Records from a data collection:
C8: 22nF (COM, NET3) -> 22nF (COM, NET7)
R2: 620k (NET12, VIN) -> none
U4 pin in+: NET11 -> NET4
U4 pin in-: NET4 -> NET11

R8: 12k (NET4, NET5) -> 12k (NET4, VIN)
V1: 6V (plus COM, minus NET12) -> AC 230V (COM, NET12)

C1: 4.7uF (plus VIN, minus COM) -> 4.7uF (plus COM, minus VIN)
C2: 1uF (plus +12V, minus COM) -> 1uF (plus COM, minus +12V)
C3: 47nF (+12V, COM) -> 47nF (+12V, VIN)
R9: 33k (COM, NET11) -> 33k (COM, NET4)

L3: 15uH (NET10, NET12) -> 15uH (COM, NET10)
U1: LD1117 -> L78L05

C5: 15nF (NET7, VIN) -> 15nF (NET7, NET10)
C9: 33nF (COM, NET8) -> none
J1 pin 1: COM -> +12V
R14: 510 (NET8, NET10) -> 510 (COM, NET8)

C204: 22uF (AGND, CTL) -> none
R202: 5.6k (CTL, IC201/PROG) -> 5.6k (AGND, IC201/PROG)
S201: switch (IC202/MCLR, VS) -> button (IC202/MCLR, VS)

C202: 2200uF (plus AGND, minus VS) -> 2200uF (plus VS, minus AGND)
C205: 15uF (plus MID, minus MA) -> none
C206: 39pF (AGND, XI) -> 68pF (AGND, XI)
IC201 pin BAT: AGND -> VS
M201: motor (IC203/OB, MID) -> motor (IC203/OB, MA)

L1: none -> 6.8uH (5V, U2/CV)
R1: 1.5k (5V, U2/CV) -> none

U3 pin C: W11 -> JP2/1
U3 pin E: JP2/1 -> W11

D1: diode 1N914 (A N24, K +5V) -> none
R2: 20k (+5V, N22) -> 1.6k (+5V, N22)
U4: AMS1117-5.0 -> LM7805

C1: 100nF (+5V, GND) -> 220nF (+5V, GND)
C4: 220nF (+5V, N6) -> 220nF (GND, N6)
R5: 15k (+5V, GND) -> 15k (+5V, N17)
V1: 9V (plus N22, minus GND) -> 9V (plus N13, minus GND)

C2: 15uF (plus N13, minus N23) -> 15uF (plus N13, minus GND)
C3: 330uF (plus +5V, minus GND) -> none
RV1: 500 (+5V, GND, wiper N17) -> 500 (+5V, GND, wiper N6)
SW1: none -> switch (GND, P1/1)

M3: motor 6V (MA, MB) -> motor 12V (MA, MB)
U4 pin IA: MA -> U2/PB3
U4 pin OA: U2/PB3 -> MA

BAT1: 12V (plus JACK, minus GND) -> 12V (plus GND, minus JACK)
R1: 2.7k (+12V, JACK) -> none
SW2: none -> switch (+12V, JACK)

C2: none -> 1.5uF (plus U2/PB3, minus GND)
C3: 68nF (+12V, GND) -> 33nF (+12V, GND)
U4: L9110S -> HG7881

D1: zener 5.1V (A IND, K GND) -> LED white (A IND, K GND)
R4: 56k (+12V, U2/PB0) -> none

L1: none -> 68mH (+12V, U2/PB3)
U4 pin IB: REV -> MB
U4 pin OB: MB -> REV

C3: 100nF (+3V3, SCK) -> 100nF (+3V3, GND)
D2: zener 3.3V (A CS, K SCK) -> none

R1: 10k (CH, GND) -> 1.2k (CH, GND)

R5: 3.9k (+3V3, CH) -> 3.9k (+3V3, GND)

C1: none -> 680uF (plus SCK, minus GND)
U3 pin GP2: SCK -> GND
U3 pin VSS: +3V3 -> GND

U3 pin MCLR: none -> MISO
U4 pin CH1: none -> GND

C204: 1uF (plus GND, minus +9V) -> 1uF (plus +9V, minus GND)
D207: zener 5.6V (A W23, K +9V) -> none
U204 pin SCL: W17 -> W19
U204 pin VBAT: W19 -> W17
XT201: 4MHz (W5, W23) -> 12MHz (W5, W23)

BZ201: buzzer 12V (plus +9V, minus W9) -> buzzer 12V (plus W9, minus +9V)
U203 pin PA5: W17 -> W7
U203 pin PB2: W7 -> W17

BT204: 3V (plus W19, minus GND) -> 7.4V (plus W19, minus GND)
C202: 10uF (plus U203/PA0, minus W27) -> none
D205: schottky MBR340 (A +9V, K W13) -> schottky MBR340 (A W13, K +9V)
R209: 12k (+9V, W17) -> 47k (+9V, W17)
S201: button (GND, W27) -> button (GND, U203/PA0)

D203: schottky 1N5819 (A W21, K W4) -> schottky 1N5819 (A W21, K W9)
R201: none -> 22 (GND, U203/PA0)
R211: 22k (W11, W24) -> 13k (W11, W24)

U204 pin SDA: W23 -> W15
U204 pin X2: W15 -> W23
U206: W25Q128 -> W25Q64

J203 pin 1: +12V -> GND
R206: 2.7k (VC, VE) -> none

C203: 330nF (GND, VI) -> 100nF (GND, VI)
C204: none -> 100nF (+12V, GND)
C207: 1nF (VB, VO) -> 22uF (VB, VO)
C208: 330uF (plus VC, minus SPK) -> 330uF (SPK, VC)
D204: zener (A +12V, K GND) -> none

What you will do: Look above for the line containing "R9: 33k (COM, NET11) -> 33k (COM, NET4)" and the line containing "IC201 pin BAT: AGND -> VS". Transcribe both, with the lines between them, exactly.

Output of the exercise:
R9: 33k (COM, NET11) -> 33k (COM, NET4)

L3: 15uH (NET10, NET12) -> 15uH (COM, NET10)
U1: LD1117 -> L78L05

C5: 15nF (NET7, VIN) -> 15nF (NET7, NET10)
C9: 33nF (COM, NET8) -> none
J1 pin 1: COM -> +12V
R14: 510 (NET8, NET10) -> 510 (COM, NET8)

C204: 22uF (AGND, CTL) -> none
R202: 5.6k (CTL, IC201/PROG) -> 5.6k (AGND, IC201/PROG)
S201: switch (IC202/MCLR, VS) -> button (IC202/MCLR, VS)

C202: 2200uF (plus AGND, minus VS) -> 2200uF (plus VS, minus AGND)
C205: 15uF (plus MID, minus MA) -> none
C206: 39pF (AGND, XI) -> 68pF (AGND, XI)
IC201 pin BAT: AGND -> VS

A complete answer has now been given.